Stored rows.
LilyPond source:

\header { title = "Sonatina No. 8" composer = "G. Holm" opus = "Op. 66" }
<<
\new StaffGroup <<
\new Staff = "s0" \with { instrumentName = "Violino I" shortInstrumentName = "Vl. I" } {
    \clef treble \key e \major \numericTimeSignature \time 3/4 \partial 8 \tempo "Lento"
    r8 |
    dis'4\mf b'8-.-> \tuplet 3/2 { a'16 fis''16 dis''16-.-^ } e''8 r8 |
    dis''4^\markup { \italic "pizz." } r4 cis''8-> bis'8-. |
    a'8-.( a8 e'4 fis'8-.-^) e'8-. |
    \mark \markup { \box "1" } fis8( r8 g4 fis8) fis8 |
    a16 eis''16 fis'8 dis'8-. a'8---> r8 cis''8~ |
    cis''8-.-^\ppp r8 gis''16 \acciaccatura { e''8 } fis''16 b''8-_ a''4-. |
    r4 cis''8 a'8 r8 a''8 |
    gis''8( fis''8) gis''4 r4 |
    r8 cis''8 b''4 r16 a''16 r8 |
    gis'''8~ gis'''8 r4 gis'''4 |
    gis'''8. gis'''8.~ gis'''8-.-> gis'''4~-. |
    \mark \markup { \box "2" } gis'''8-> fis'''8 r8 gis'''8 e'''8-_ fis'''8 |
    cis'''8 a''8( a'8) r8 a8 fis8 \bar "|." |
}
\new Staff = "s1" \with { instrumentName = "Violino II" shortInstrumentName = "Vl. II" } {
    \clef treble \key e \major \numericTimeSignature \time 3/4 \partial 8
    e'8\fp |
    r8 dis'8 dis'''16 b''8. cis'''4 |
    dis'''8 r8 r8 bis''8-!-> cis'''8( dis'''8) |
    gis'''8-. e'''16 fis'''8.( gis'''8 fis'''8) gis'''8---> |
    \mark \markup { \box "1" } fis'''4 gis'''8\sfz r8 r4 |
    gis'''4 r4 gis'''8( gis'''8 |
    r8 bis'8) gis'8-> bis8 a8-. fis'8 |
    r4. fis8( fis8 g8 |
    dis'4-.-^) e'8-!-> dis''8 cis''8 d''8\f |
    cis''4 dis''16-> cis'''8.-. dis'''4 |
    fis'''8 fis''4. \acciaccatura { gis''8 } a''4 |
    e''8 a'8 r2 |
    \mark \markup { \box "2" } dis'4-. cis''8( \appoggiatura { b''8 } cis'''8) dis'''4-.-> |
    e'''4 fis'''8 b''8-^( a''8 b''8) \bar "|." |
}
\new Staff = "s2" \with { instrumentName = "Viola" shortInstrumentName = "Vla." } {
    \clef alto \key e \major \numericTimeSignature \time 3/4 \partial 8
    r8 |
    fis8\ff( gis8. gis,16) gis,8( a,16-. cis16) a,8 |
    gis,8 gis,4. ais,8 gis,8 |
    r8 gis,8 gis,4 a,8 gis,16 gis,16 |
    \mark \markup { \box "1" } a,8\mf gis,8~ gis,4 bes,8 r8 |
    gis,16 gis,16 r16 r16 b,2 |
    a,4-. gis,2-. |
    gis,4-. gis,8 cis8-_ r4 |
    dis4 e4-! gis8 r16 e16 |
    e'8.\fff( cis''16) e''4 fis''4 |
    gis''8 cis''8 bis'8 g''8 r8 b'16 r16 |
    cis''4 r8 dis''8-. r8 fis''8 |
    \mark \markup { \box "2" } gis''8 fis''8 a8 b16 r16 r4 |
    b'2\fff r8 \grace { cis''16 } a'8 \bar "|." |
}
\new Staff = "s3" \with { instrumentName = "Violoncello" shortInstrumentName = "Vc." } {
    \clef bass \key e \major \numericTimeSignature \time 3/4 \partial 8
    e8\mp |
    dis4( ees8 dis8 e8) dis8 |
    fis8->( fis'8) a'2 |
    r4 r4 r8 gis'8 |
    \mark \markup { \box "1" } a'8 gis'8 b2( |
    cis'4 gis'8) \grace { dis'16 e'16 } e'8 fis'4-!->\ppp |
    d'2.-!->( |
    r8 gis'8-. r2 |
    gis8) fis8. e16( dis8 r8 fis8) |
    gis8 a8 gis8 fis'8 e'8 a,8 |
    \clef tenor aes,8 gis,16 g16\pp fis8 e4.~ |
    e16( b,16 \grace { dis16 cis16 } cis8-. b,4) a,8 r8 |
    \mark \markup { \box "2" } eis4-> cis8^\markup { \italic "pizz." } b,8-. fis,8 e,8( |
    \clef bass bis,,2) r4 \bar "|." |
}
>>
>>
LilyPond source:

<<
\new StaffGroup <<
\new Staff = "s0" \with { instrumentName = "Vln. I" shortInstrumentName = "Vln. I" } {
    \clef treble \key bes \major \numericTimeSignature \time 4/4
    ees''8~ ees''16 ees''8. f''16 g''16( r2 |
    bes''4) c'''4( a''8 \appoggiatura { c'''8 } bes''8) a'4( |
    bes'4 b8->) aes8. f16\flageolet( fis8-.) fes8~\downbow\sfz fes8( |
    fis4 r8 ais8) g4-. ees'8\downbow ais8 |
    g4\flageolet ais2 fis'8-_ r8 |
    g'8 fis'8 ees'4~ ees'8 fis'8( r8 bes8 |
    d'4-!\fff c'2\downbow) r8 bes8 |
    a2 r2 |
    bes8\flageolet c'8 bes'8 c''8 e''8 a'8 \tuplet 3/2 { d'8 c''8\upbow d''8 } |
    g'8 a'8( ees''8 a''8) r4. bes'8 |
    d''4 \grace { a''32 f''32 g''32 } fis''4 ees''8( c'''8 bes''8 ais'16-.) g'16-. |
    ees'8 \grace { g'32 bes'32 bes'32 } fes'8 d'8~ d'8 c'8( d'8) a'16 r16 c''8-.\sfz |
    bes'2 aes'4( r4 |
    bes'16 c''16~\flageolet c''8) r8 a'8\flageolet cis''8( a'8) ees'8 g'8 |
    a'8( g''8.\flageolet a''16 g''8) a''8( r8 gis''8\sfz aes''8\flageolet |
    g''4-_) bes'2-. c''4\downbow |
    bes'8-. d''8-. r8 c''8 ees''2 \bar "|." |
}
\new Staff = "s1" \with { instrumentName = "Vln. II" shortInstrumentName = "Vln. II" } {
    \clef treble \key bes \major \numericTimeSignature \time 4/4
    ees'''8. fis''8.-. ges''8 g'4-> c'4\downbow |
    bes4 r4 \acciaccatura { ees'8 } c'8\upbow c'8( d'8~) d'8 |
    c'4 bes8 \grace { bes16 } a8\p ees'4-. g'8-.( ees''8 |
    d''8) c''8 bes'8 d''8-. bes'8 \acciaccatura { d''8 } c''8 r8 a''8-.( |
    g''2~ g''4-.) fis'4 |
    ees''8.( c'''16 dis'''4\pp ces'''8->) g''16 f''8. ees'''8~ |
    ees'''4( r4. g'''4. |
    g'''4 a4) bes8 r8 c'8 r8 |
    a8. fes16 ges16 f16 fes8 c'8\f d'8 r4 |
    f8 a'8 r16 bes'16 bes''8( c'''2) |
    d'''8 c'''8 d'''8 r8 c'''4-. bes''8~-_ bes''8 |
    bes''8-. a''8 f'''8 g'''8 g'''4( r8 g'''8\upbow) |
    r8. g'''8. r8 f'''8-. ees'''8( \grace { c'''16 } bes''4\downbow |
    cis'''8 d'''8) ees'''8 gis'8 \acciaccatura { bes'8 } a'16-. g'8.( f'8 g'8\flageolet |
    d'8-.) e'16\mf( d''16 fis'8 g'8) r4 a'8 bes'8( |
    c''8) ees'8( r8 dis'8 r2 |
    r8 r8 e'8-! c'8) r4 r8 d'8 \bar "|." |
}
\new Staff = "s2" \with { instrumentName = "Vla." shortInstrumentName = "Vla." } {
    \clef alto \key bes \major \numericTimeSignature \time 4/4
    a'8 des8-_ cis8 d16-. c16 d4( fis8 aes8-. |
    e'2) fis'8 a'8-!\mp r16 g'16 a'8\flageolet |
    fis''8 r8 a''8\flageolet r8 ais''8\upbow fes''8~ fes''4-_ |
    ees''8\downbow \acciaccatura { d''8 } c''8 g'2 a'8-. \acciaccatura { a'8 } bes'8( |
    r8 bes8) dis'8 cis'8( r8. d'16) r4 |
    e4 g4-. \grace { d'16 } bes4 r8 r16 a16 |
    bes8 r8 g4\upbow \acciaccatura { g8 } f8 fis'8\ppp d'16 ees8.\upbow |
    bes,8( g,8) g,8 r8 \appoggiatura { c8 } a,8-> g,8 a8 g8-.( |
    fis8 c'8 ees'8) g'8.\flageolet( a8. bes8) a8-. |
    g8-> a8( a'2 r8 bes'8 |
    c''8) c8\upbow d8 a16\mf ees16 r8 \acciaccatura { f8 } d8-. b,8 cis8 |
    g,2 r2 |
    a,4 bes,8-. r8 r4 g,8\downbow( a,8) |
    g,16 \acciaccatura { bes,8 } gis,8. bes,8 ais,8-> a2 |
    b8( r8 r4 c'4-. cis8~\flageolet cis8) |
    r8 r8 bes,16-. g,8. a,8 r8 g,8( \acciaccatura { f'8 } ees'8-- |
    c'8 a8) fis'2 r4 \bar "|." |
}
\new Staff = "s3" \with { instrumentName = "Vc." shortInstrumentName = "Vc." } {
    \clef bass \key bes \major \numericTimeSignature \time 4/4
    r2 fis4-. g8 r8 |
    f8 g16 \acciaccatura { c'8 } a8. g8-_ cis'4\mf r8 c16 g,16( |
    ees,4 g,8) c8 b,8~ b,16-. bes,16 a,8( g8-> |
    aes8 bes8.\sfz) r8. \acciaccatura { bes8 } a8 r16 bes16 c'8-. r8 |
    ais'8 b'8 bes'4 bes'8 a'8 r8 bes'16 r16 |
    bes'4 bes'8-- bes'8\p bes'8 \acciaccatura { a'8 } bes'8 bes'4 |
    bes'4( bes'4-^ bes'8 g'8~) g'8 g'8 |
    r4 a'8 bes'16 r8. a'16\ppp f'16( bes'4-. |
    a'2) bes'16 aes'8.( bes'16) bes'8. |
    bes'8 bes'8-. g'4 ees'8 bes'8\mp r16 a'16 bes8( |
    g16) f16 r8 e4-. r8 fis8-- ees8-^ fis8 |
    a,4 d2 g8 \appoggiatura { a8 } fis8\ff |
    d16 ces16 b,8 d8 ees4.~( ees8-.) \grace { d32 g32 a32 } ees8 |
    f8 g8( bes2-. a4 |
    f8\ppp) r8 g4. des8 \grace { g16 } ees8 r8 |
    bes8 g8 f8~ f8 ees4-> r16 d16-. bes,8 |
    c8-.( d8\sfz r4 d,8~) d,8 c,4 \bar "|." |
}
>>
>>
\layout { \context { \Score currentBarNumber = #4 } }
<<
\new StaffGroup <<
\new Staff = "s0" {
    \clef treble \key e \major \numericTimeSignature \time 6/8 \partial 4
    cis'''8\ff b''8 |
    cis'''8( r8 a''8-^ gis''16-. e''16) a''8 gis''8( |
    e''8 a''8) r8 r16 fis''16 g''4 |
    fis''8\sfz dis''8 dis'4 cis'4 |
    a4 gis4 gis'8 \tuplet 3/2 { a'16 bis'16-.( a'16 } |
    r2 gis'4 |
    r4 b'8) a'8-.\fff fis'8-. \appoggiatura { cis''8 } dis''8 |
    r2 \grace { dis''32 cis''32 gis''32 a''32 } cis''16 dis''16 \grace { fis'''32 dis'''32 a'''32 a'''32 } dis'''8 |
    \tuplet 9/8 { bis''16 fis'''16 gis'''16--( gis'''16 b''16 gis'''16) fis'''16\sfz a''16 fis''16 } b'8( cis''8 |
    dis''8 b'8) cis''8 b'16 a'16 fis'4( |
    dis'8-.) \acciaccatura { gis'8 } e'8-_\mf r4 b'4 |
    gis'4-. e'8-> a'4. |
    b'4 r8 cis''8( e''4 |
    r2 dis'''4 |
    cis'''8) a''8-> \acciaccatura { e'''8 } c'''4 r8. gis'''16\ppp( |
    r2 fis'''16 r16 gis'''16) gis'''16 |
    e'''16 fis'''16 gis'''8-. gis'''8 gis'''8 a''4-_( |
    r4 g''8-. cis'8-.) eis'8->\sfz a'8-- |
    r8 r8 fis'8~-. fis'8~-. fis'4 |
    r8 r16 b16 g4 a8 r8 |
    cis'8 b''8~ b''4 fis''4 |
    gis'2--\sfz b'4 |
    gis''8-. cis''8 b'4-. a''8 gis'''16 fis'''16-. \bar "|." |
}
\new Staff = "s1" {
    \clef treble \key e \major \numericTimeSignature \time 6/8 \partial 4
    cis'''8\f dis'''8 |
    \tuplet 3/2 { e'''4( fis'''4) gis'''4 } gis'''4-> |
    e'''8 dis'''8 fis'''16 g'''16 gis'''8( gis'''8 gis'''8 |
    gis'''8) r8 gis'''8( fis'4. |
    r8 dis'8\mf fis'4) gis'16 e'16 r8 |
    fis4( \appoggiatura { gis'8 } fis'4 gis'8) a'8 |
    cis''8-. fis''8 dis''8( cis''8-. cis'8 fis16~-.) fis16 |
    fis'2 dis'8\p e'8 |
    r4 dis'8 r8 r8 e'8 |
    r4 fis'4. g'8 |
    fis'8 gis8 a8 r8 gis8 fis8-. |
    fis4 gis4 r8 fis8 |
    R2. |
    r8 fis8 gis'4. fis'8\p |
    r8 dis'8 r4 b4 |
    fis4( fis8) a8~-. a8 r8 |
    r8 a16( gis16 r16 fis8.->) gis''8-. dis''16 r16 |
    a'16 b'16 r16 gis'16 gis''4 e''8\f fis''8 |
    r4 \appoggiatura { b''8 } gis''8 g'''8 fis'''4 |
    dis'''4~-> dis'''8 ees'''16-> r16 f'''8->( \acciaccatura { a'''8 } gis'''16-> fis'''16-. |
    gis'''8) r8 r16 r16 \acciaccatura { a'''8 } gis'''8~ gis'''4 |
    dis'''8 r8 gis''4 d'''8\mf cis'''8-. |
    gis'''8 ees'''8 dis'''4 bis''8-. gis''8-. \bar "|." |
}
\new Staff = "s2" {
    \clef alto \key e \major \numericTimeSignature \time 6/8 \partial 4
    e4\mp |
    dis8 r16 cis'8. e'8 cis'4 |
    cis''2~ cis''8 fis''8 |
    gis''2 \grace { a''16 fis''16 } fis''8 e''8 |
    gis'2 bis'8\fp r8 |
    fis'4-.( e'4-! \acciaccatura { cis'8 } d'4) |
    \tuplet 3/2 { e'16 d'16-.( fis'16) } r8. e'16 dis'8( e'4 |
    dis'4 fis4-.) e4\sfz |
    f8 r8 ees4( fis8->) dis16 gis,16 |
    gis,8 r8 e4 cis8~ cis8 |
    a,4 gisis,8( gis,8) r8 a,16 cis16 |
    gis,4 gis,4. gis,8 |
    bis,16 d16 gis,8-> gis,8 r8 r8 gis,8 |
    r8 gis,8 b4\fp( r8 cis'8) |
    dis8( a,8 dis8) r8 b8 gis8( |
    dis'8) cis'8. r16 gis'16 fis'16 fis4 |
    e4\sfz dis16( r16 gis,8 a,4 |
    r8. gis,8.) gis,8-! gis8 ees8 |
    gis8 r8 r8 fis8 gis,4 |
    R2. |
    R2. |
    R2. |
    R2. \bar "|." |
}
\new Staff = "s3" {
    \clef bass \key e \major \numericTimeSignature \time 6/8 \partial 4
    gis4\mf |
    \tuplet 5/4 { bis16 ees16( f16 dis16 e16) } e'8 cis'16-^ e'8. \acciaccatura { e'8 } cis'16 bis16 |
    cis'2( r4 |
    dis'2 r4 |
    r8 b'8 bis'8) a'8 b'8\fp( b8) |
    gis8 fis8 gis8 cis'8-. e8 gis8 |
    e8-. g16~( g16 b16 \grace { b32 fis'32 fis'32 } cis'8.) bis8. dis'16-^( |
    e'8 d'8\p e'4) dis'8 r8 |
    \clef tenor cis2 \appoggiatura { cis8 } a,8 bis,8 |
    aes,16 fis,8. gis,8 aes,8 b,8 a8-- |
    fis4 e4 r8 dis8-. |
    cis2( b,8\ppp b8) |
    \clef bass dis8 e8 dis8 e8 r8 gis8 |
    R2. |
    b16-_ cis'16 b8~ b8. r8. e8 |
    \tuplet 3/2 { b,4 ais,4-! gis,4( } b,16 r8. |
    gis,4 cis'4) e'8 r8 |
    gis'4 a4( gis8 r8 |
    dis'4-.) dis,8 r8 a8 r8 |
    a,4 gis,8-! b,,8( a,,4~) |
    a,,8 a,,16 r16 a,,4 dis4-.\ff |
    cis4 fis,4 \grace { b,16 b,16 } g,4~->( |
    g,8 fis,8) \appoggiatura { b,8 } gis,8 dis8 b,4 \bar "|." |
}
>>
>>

Directions.
Pull out each line of the entries above that contains the string "upbow". Case matters.

Written response.
    bes8\flageolet c'8 bes'8 c''8 e''8 a'8 \tuplet 3/2 { d'8 c''8\upbow d''8 } |
    bes4 r4 \acciaccatura { ees'8 } c'8\upbow c'8( d'8~) d'8 |
    bes''8-. a''8 f'''8 g'''8 g'''4( r8 g'''8\upbow) |
    fis''8 r8 a''8\flageolet r8 ais''8\upbow fes''8~ fes''4-_ |
    bes8 r8 g4\upbow \acciaccatura { g8 } f8 fis'8\ppp d'16 ees8.\upbow |
    c''8) c8\upbow d8 a16\mf ees16 r8 \acciaccatura { f8 } d8-. b,8 cis8 |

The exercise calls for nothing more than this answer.